#### Exercise input

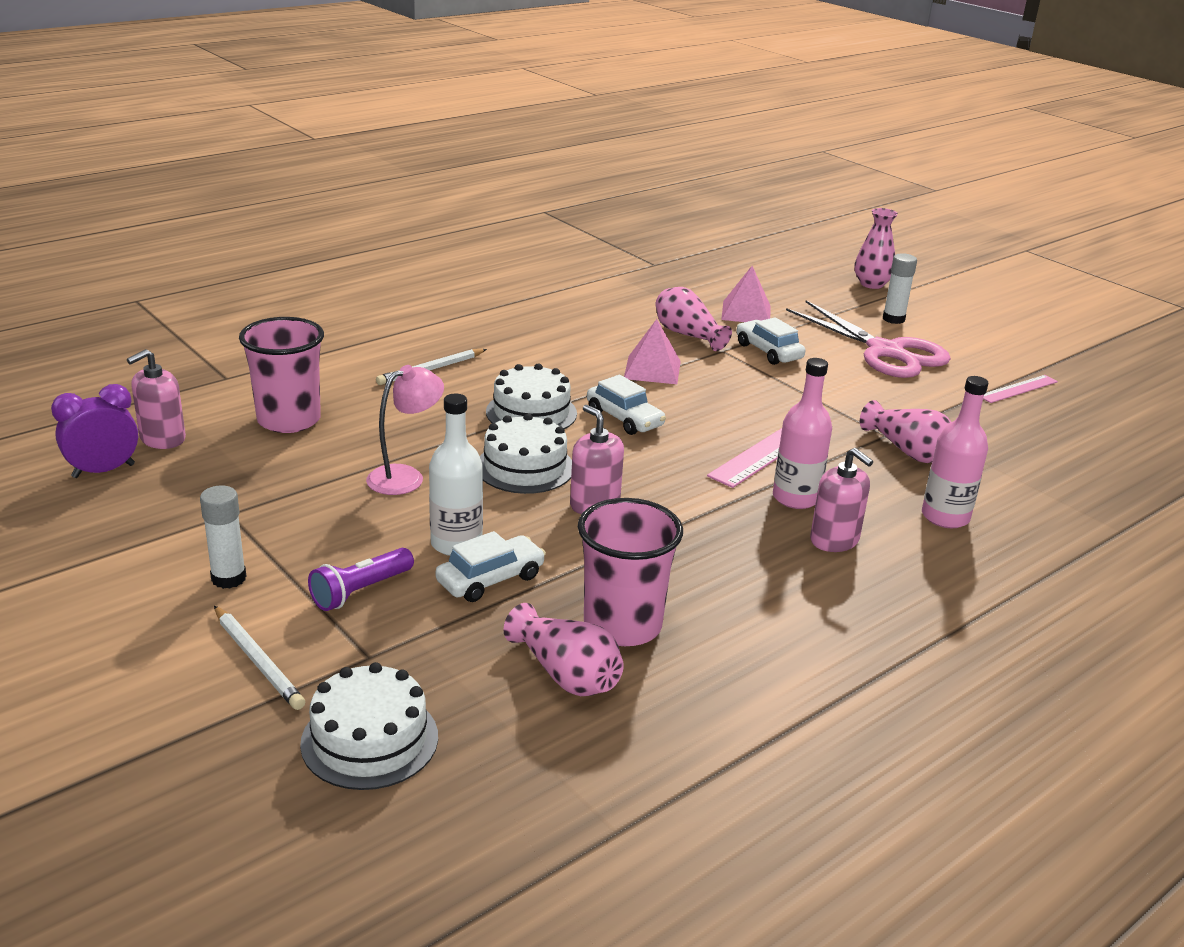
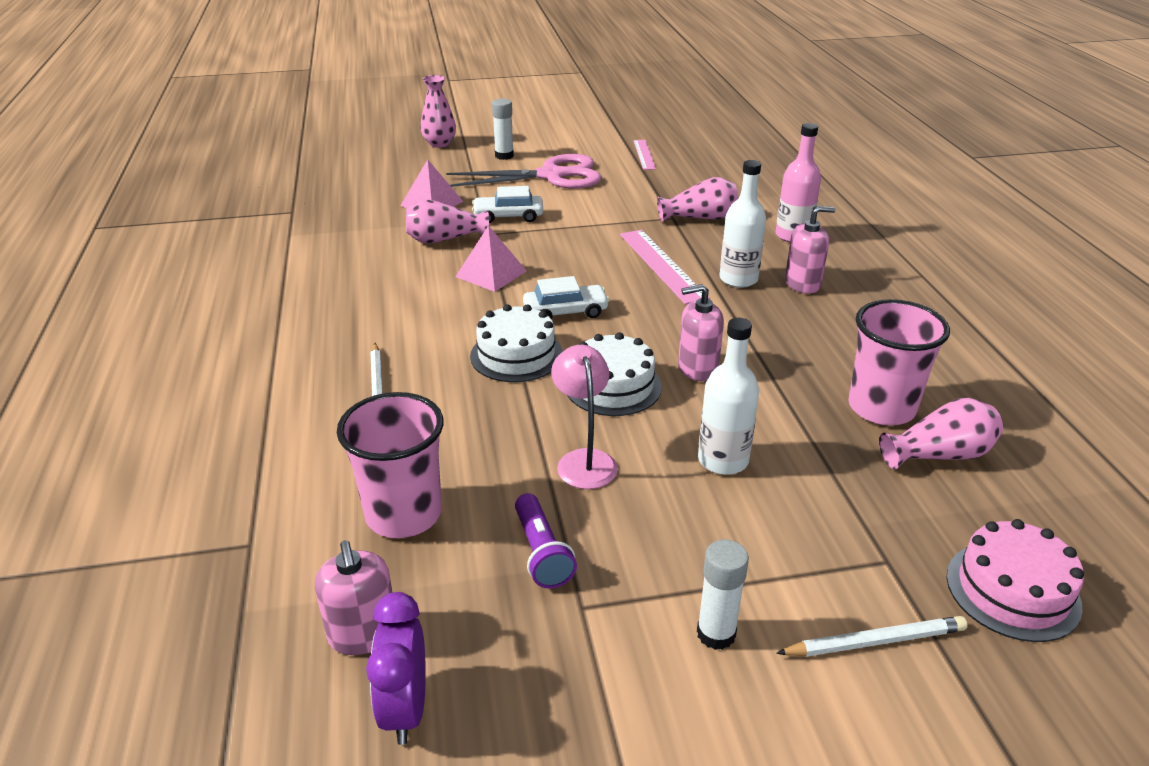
camera: 60 degrees left, 5 degrees up
(360, 591) = (778, 541): purple flashlight -> purple flashlight (542, 553)
(370, 740) = (1012, 590): white cake -> pink cake
(490, 579) = (789, 456): white car -> none
(795, 498) = (738, 279): pink bottle -> white bottle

########

## Problem to solve
The answer must be the full set of records, repeated exactly, with no pictures.

## Answer to the problem
camera: 60 degrees left, 5 degrees up
(360, 591) = (778, 541): purple flashlight -> purple flashlight (542, 553)
(370, 740) = (1012, 590): white cake -> pink cake
(490, 579) = (789, 456): white car -> none
(795, 498) = (738, 279): pink bottle -> white bottle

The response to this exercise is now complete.